• _WHAT IS BEING ASKED_
Please write out all of the entries beneath this line exactly, skipping the pictures.

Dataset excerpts
··········

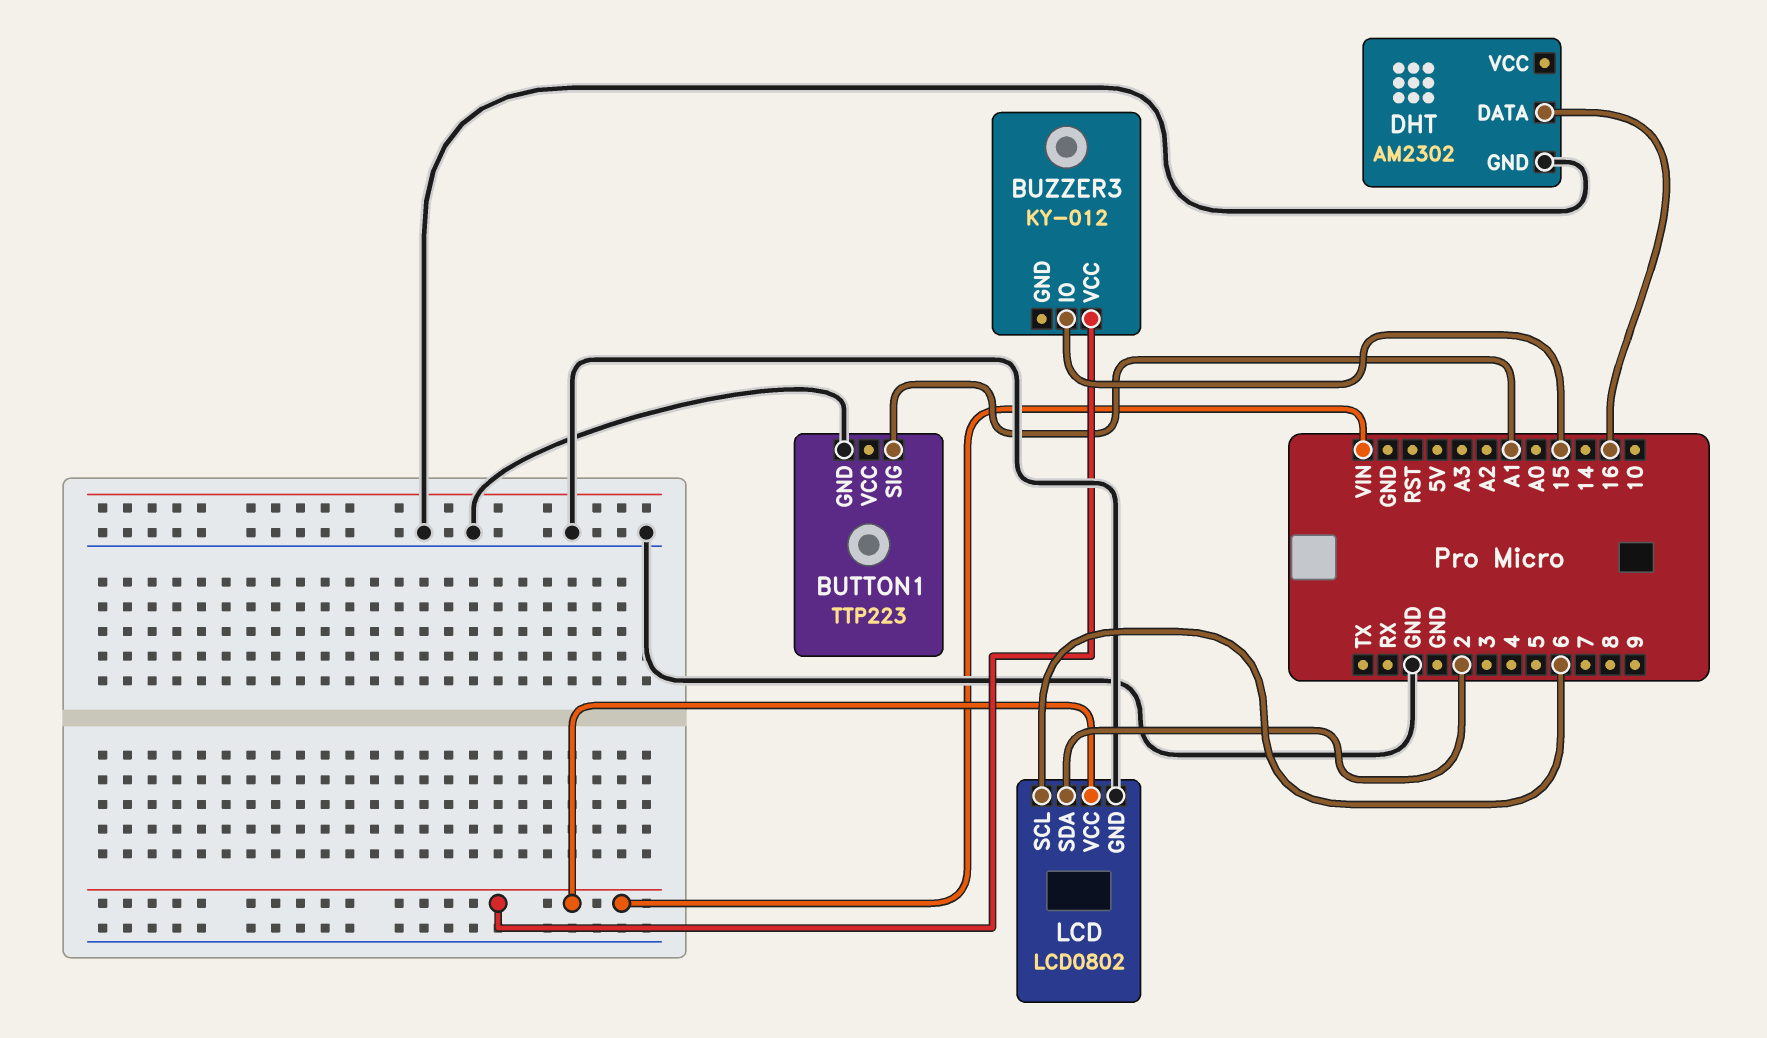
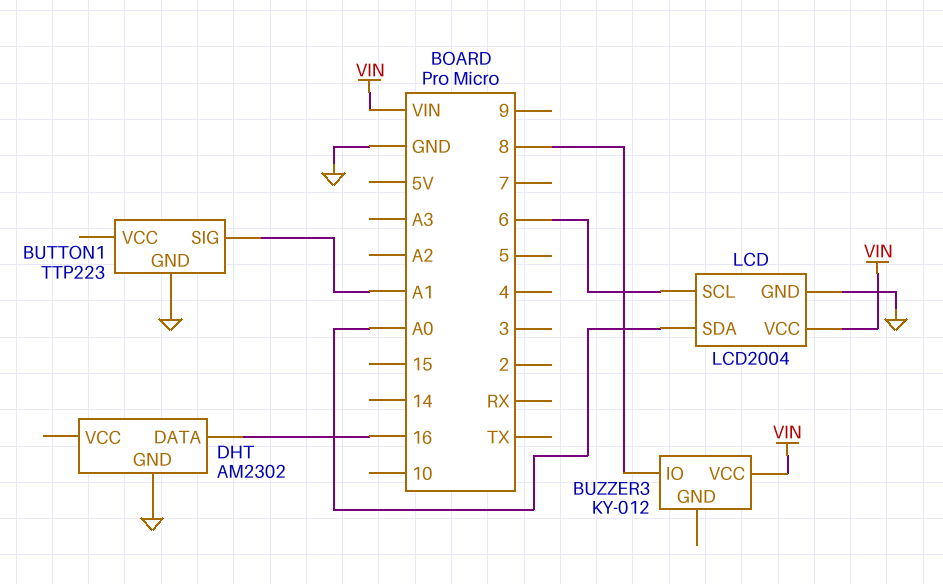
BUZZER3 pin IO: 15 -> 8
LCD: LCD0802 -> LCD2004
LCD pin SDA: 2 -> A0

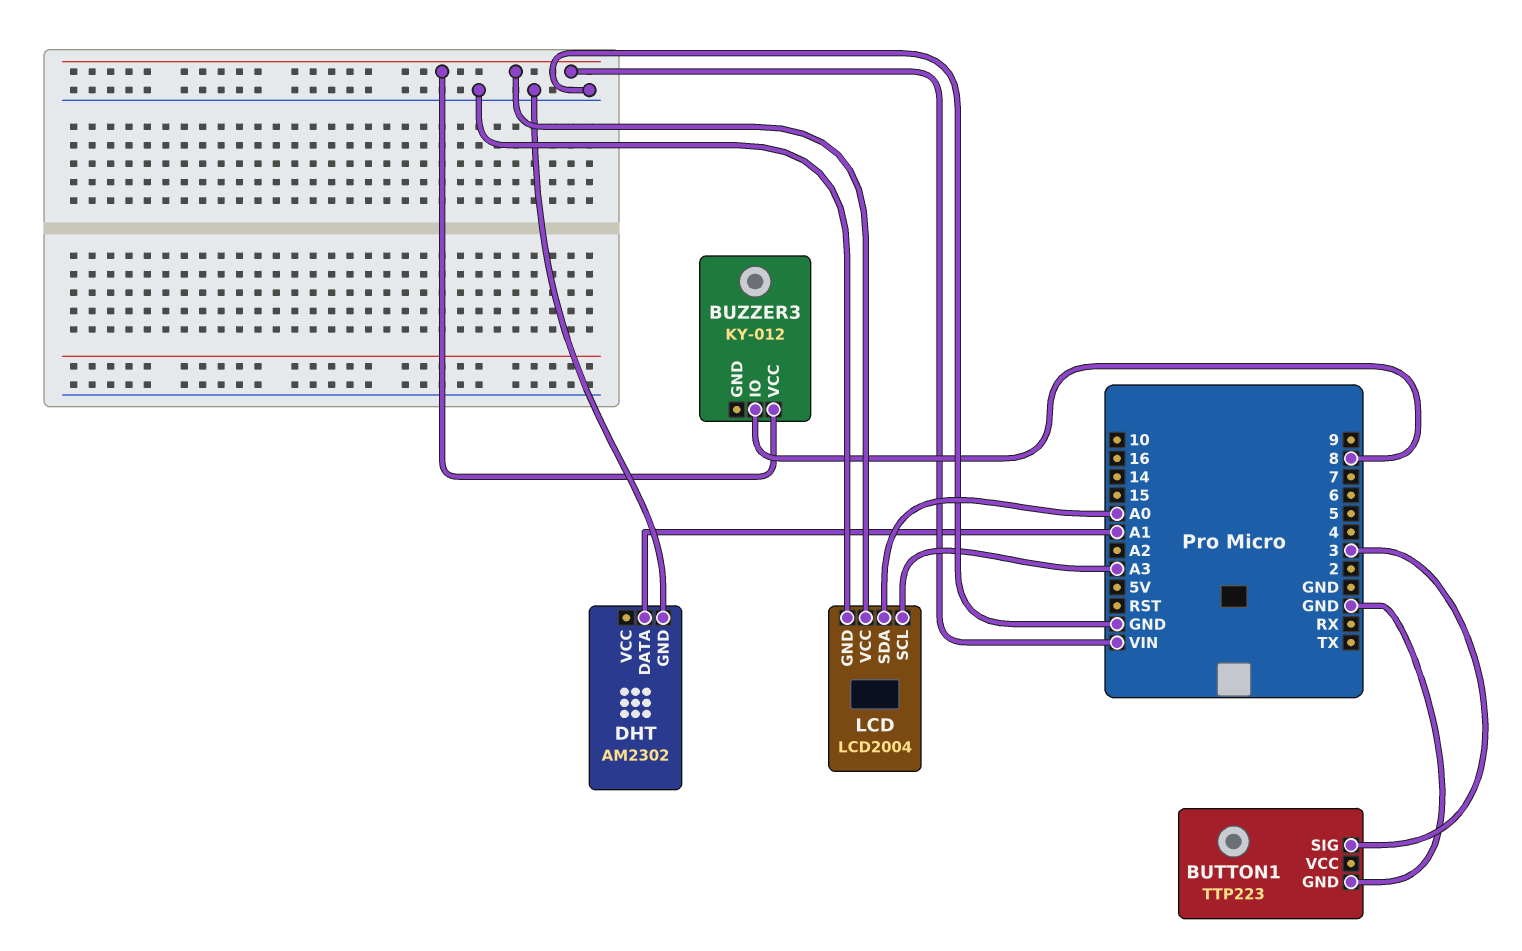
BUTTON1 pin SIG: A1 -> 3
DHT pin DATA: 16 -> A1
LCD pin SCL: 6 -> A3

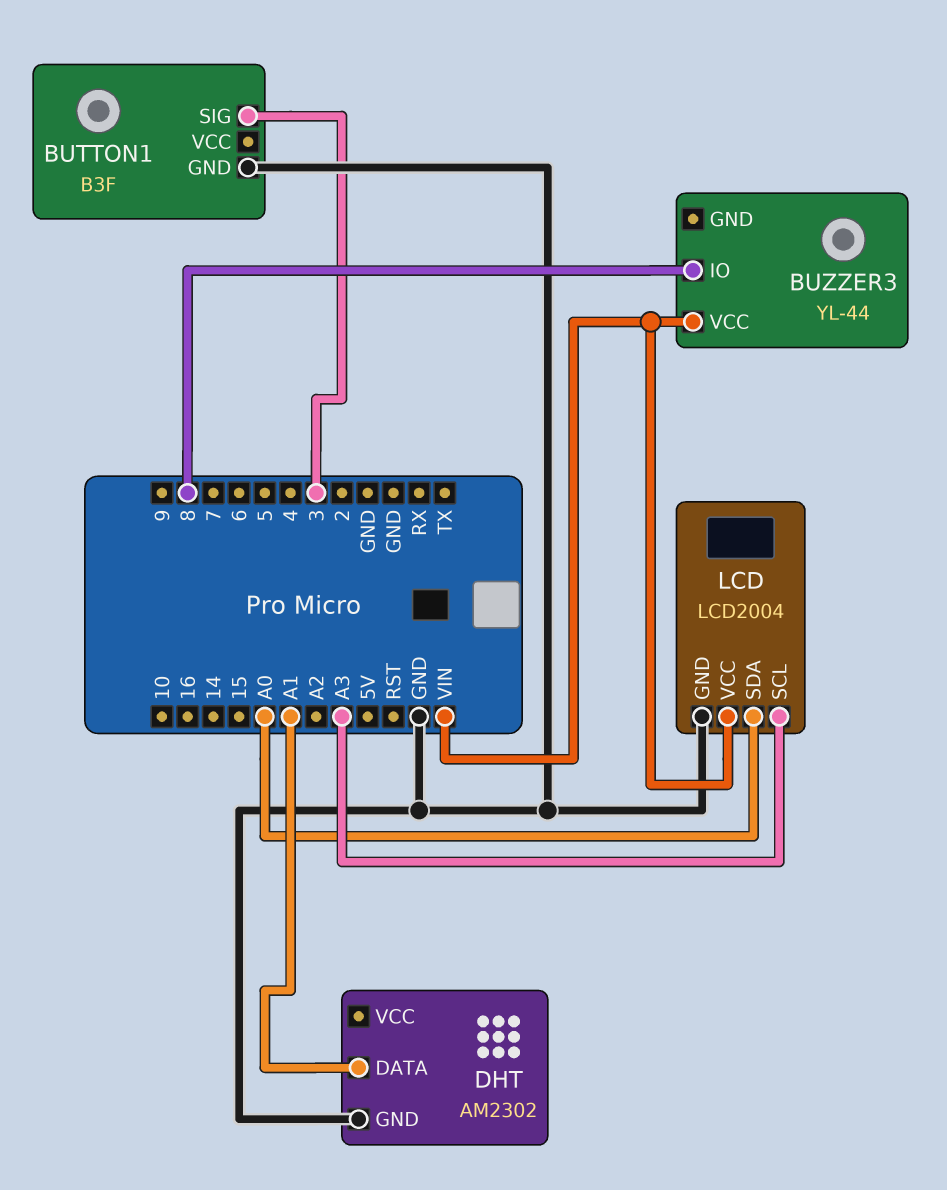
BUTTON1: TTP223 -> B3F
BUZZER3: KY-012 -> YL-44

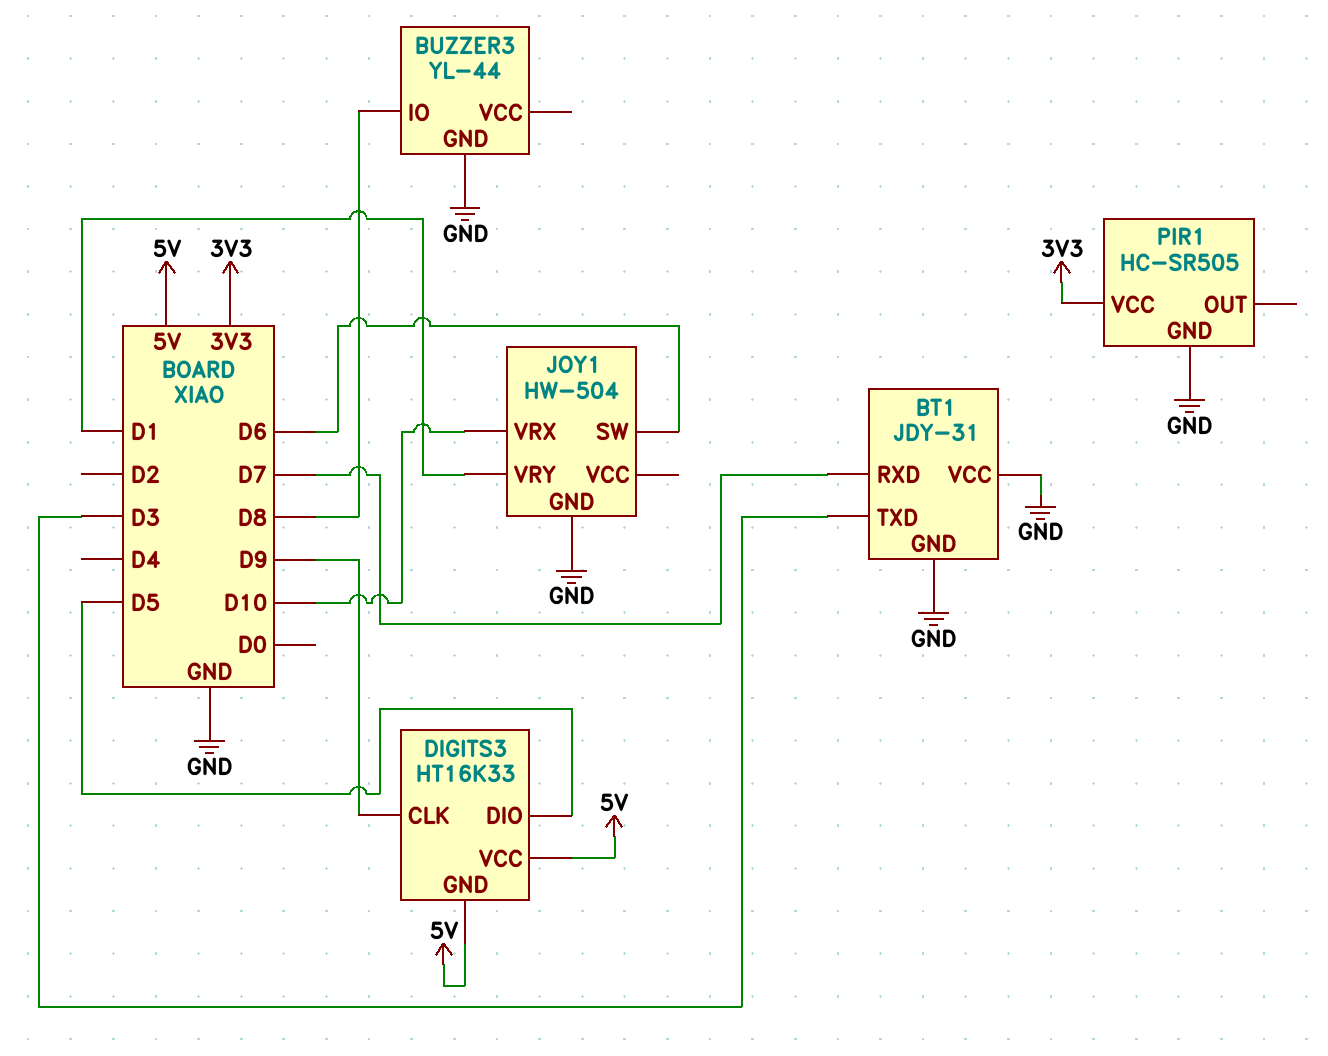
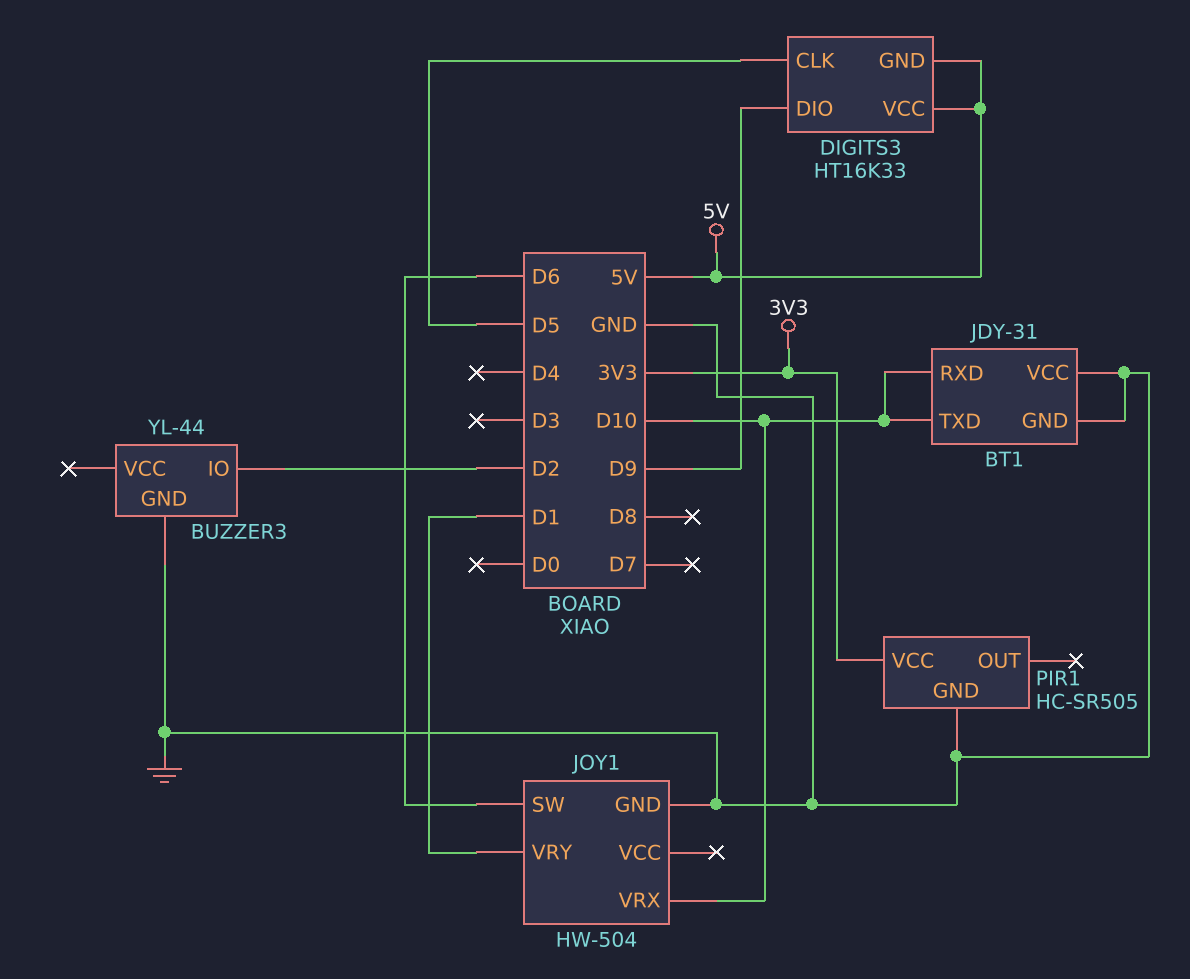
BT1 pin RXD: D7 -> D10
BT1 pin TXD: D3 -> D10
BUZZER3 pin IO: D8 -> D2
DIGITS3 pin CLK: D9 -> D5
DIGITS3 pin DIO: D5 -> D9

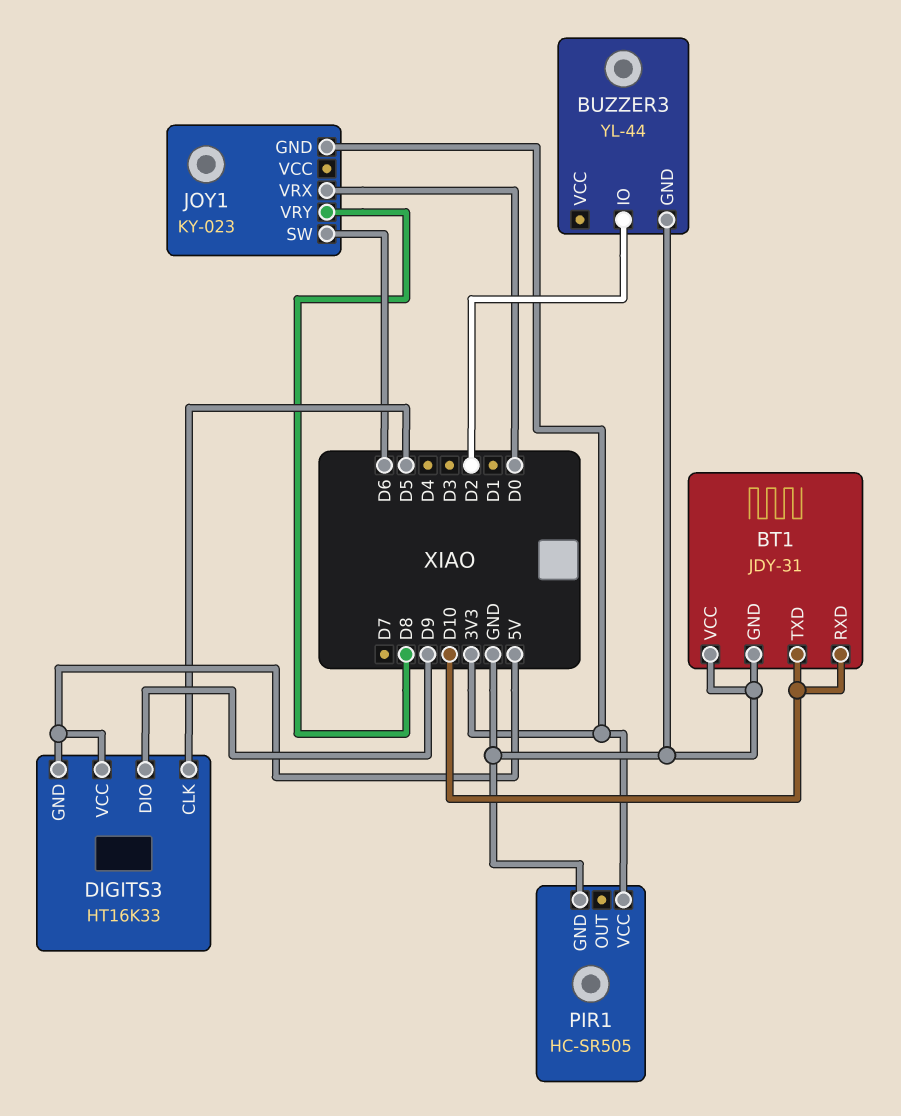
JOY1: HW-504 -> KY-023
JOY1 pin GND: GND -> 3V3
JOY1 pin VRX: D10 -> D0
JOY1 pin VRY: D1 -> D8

··········

• _EXERCISE RESPONSE_
BUZZER3 pin IO: 15 -> 8
LCD: LCD0802 -> LCD2004
LCD pin SDA: 2 -> A0

BUTTON1 pin SIG: A1 -> 3
DHT pin DATA: 16 -> A1
LCD pin SCL: 6 -> A3

BUTTON1: TTP223 -> B3F
BUZZER3: KY-012 -> YL-44

BT1 pin RXD: D7 -> D10
BT1 pin TXD: D3 -> D10
BUZZER3 pin IO: D8 -> D2
DIGITS3 pin CLK: D9 -> D5
DIGITS3 pin DIO: D5 -> D9

JOY1: HW-504 -> KY-023
JOY1 pin GND: GND -> 3V3
JOY1 pin VRX: D10 -> D0
JOY1 pin VRY: D1 -> D8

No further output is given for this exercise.